** DATA FOR ANALYSIS follows **

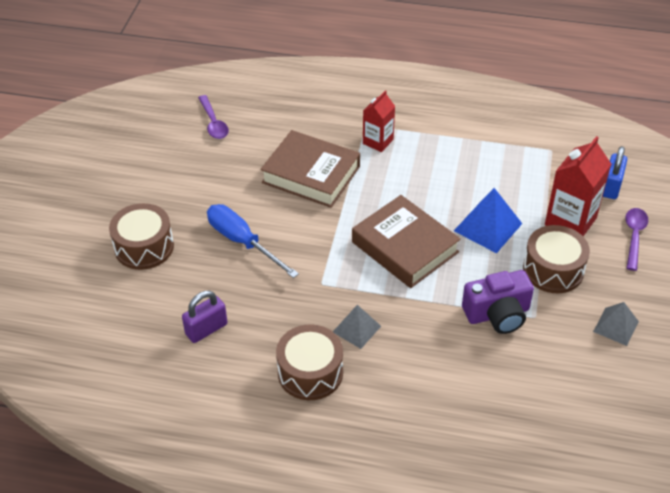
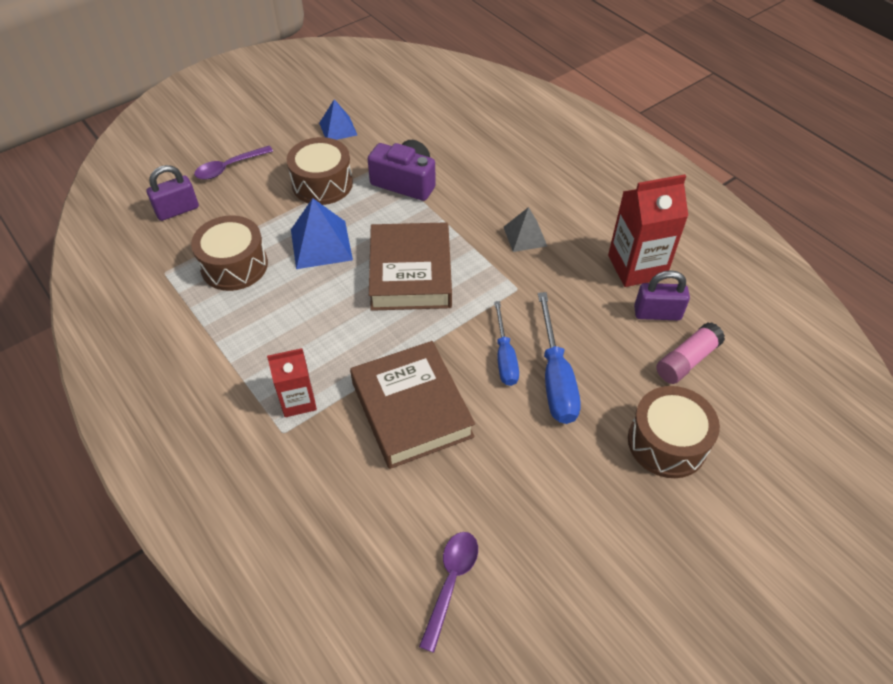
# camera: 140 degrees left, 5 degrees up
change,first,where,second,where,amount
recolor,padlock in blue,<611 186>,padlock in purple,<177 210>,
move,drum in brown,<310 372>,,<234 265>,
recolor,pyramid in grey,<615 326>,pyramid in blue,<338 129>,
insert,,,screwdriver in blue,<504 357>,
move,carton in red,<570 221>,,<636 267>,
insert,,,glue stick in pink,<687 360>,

** End of DATA FOR ANALYSIS **

REQUIRED ACTION: All entries need to be duplicated exactly, apart from the images.

SOLUTION FOR THIS PROBLEM:
# camera: 140 degrees left, 5 degrees up
change,first,where,second,where,amount
recolor,padlock in blue,<611 186>,padlock in purple,<177 210>,
move,drum in brown,<310 372>,,<234 265>,
recolor,pyramid in grey,<615 326>,pyramid in blue,<338 129>,
insert,,,screwdriver in blue,<504 357>,
move,carton in red,<570 221>,,<636 267>,
insert,,,glue stick in pink,<687 360>,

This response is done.